═══ Exercise materials ═══
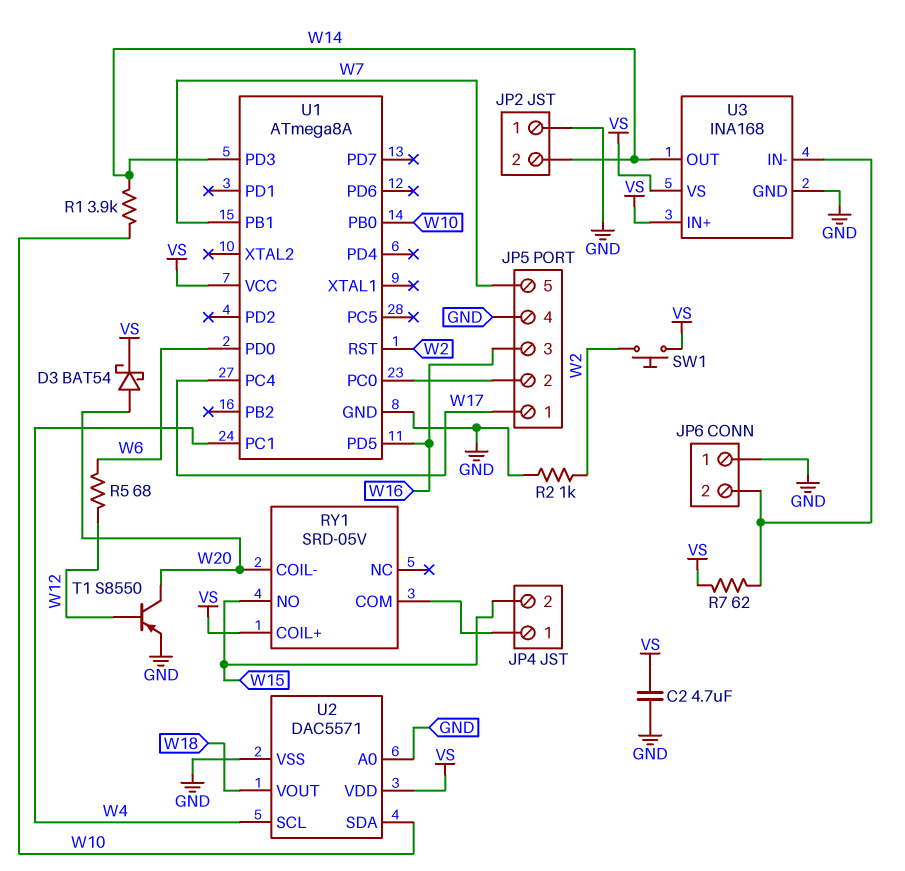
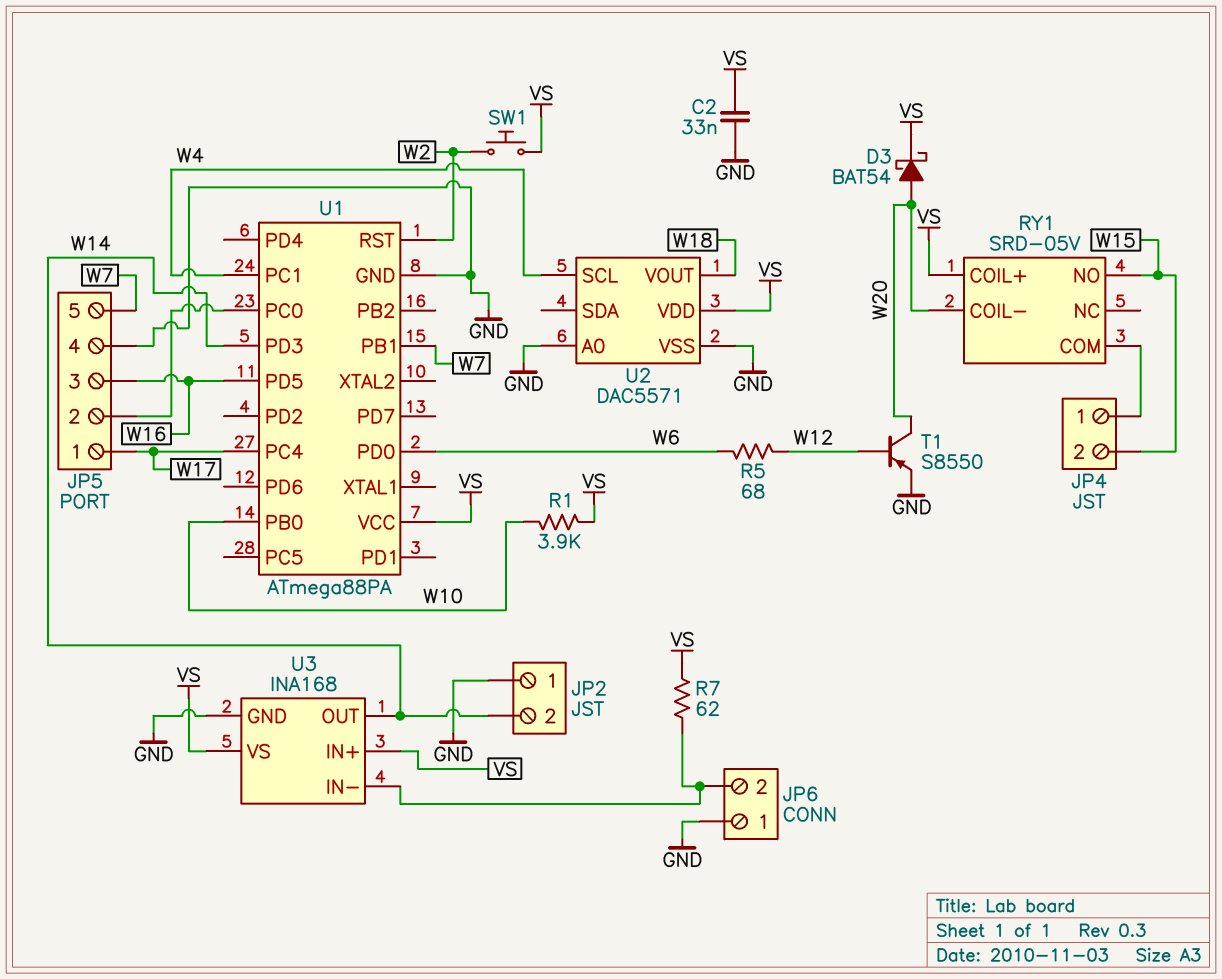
C2: 4.7uF (GND, VS) -> 33nF (GND, VS)
R1: 3.9k (W10, W14) -> 3.9k (VS, W10)
R2: 1k (GND, W2) -> none
U1: ATmega8A -> ATmega88PA
U2 pin SDA: W10 -> none

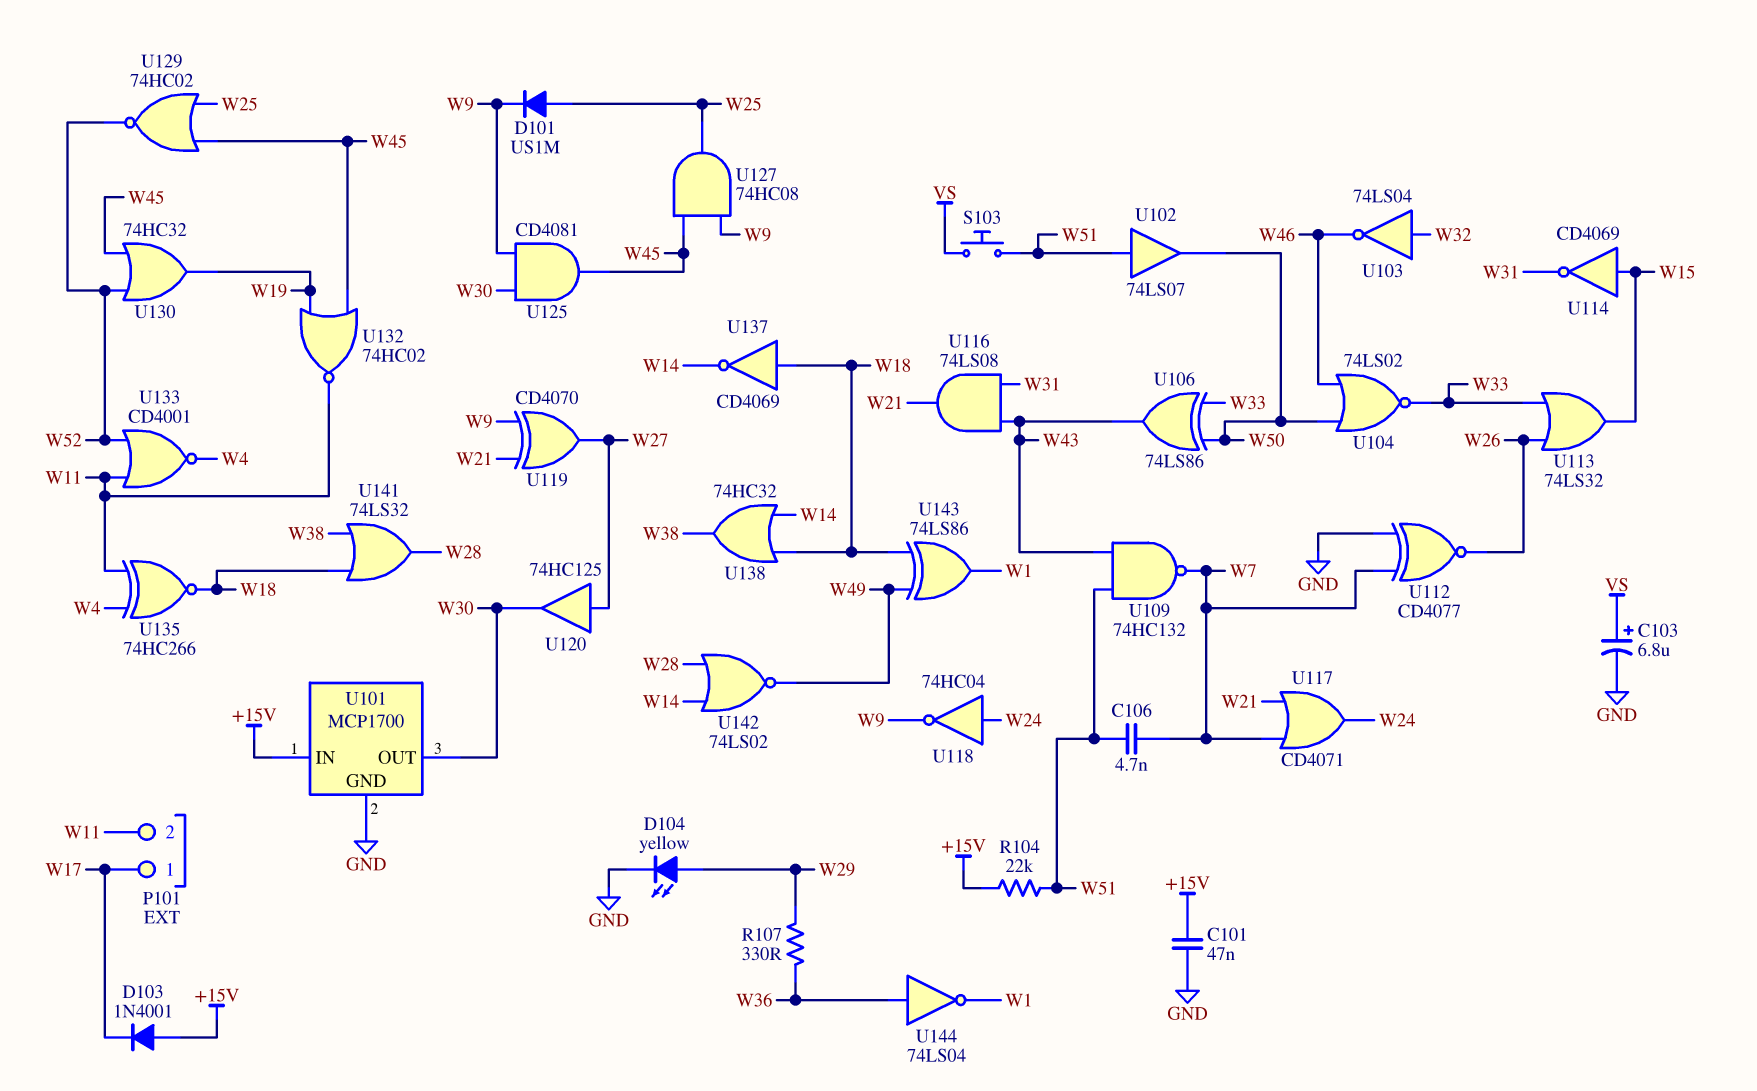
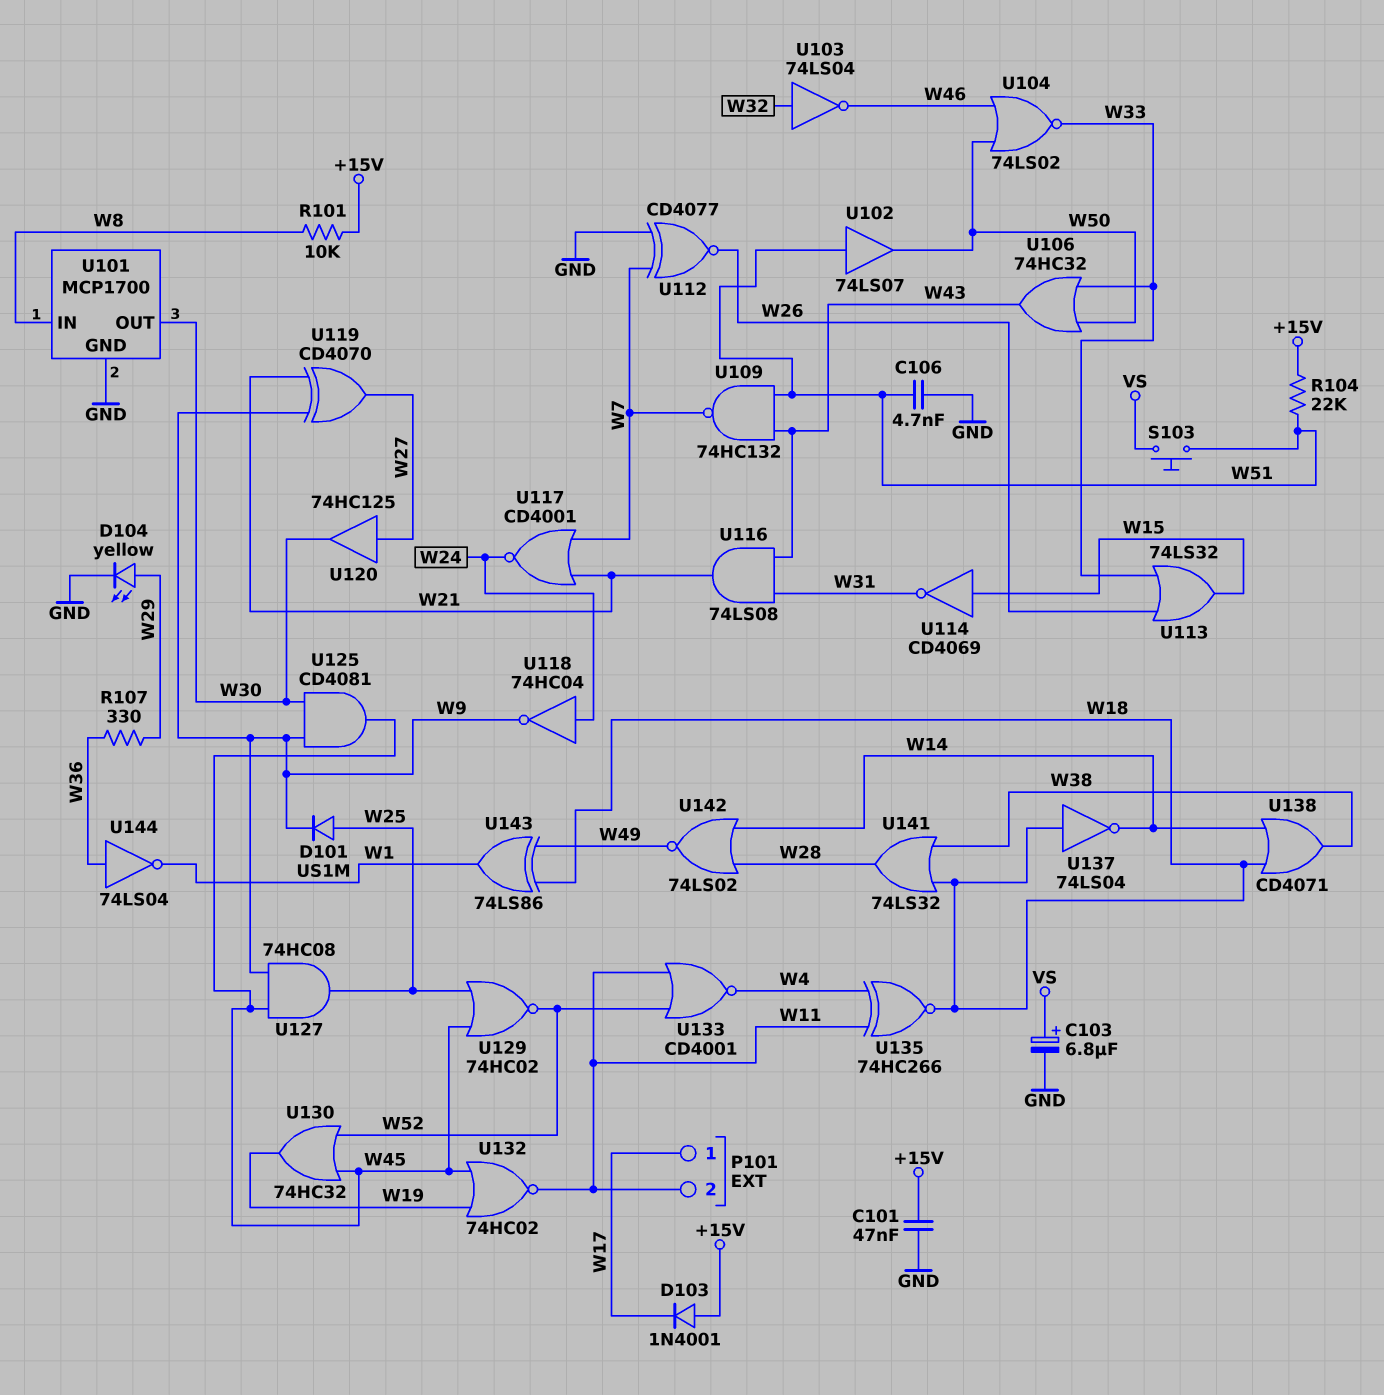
C106: 4.7nF (W7, W51) -> 4.7nF (GND, W51)
R101: none -> 10k (+15V, W8)
U101 pin IN: +15V -> W8
U106: XOR 74LS86 (in W33, in W50, out W43) -> OR 74HC32 (in W33, in W50, out W43)
U117: OR CD4071 (in W7, in W21, out W24) -> NOR CD4001 (in W7, in W21, out W24)
U137: NOT CD4069 (in W18, out W14) -> NOT 74LS04 (in W18, out W14)
U138: OR 74HC32 (in W14, in W18, out W38) -> OR CD4071 (in W14, in W18, out W38)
═══
Your task
Looking at the records, report the number of lines that hold the string "none", with no other text.

Written response
3